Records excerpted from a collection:
◇ ◇ ◇ ◇ ◇ ◇ ◇

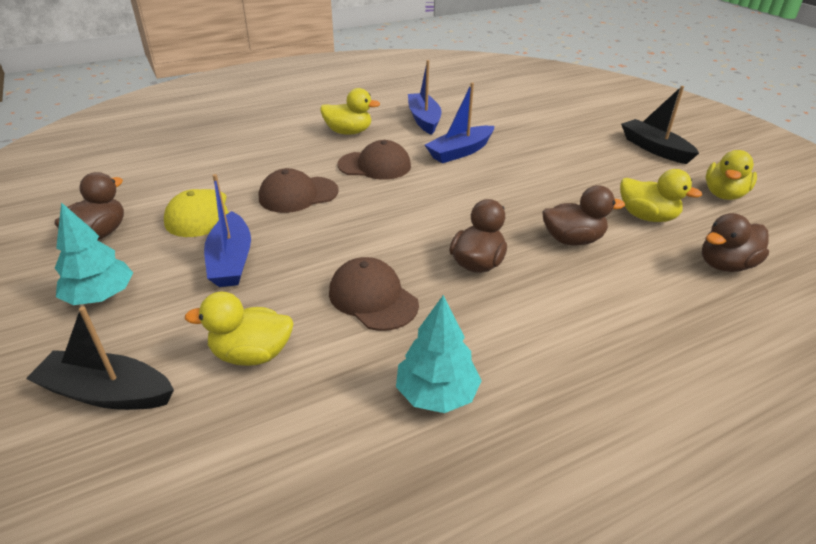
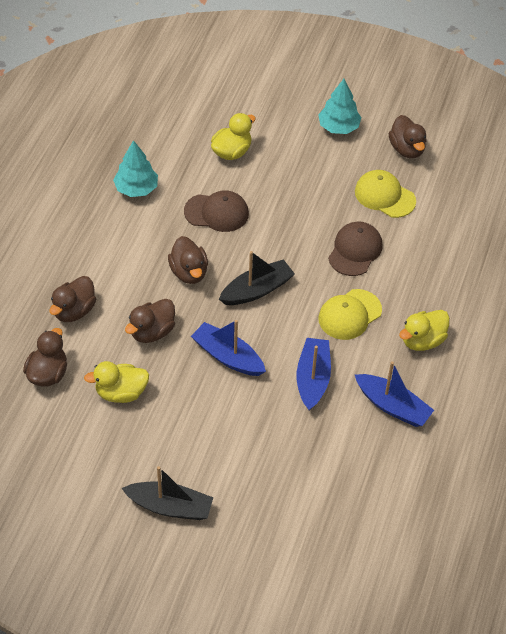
camera: 135 degrees right, 15 degrees up
(107, 393) = (262, 104): black boat -> black boat (257, 290)
(231, 261) = (315, 183): blue boat -> blue boat (228, 357)
(375, 165) = (349, 314): brown cap -> yellow cap
(654, 301) = (74, 311): none -> brown duck
(723, 194) = (81, 466): yellow duck -> none

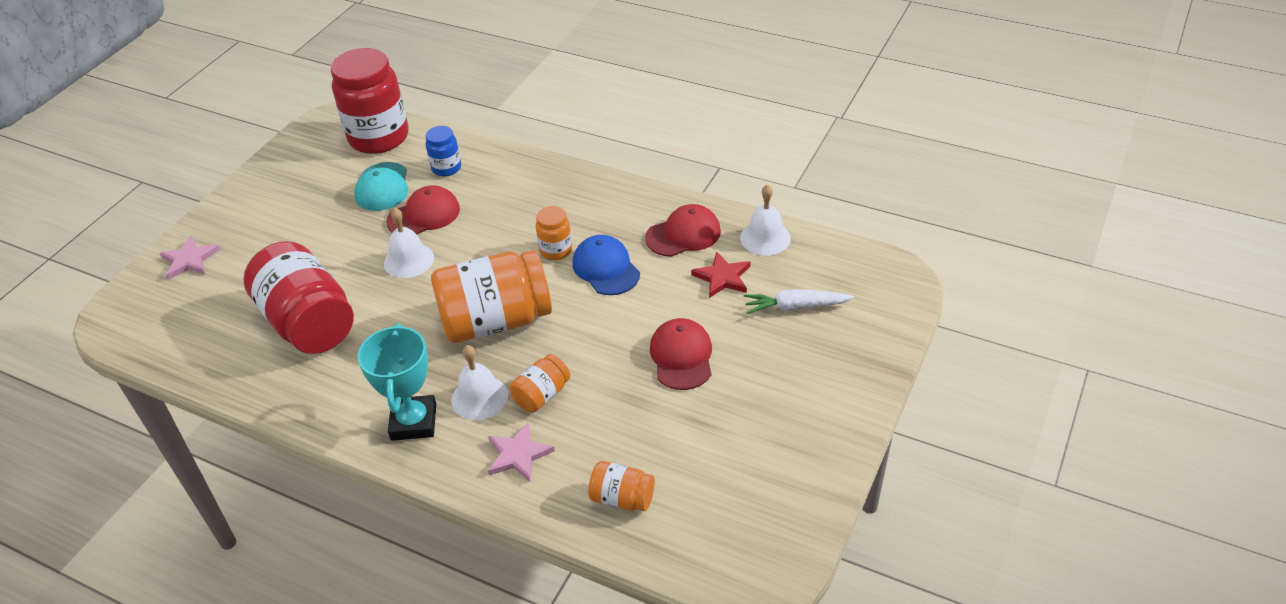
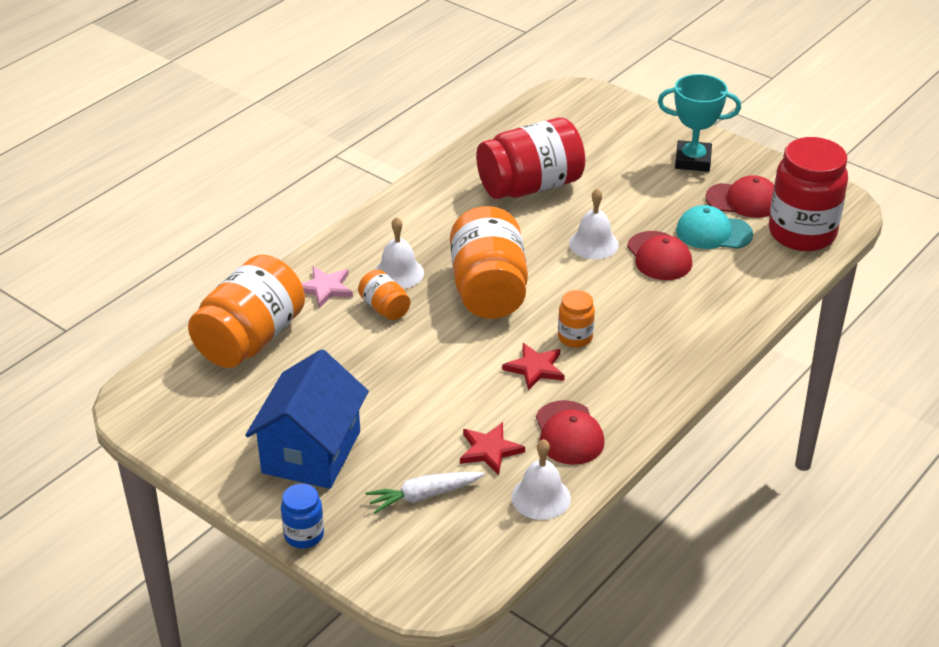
camera: 100 degrees right, 5 degrees down
(190, 260) = (637, 125): pink star -> none
(414, 422) = (388, 237): turquoise trophy -> turquoise trophy (693, 161)
(446, 168) = (735, 276): blue jar -> blue jar (304, 535)
(606, 268) = (535, 368): blue cap -> red star
(622, 498) = (250, 339): orange jar -> orange jar, size x2.11
(681, 356) = (391, 400): red cap -> red cap (743, 200)
(773, 397) = (311, 452): none -> blue house
(795, 307) = (423, 496): white carrot -> white carrot turned 120 degrees counterclockwise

◇ ◇ ◇ ◇ ◇ ◇ ◇

Task prompt - Going through the entries above, count each line that has the word "star" and report only the count.

Output for this task - 2